Scene images with change listings
== Segment start ==

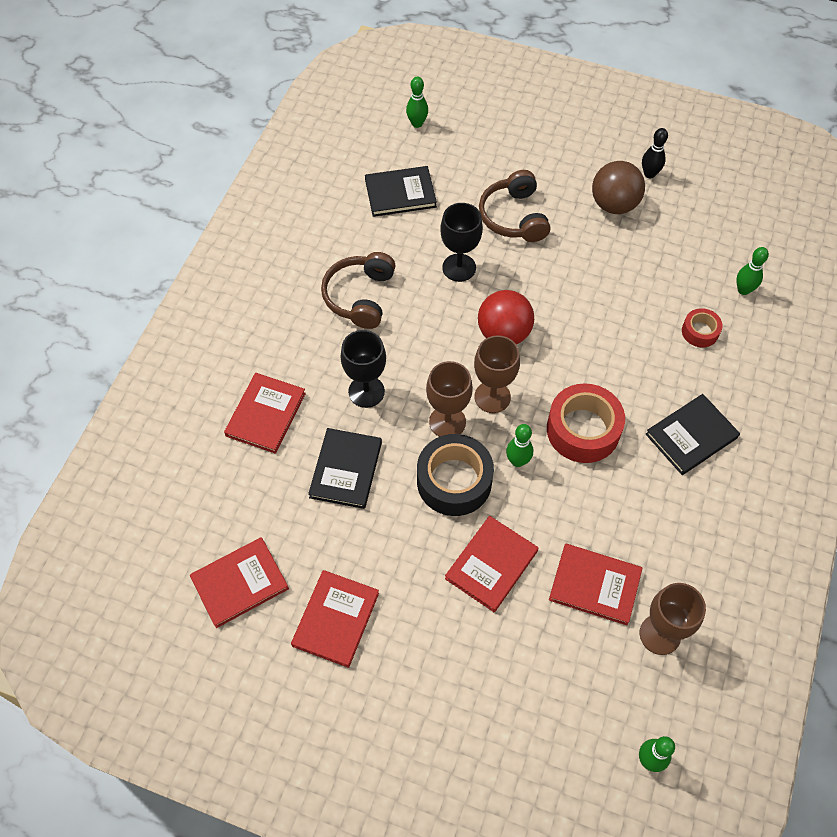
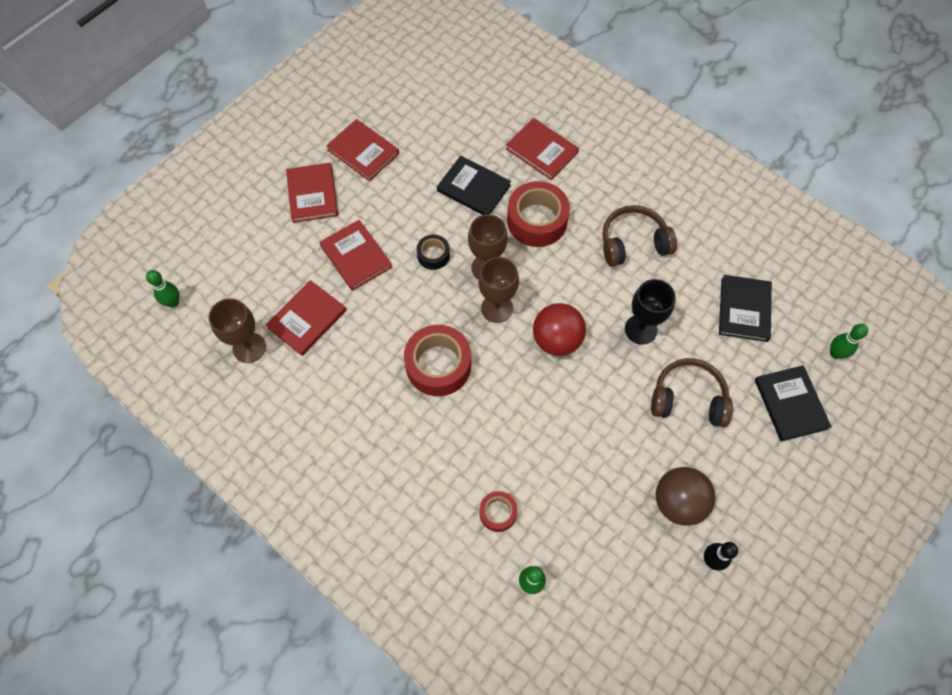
camera: 110 degrees right, 5 degrees up
red book [190,537,289,628] -> red book moved to [286,163,338,223]
brown headphones [321,252,396,329] -> brown headphones turned 45 degrees counterclockwise [602,205,677,267]
black goblet [341,330,386,408] -> red tape [507,181,570,247]
black tape [417,434,494,516] -> black tape [417,235,450,270], size x0.53
green bowling pin [506,424,533,467] -> none
black book [646,394,740,475] -> black book moved to [755,365,832,442]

== Segment end ==

Quote each record exactly as it stands, minus the pictures.

SOLUTION TO THE PROBLEM
camera: 110 degrees right, 5 degrees up
red book [190,537,289,628] -> red book moved to [286,163,338,223]
brown headphones [321,252,396,329] -> brown headphones turned 45 degrees counterclockwise [602,205,677,267]
black goblet [341,330,386,408] -> red tape [507,181,570,247]
black tape [417,434,494,516] -> black tape [417,235,450,270], size x0.53
green bowling pin [506,424,533,467] -> none
black book [646,394,740,475] -> black book moved to [755,365,832,442]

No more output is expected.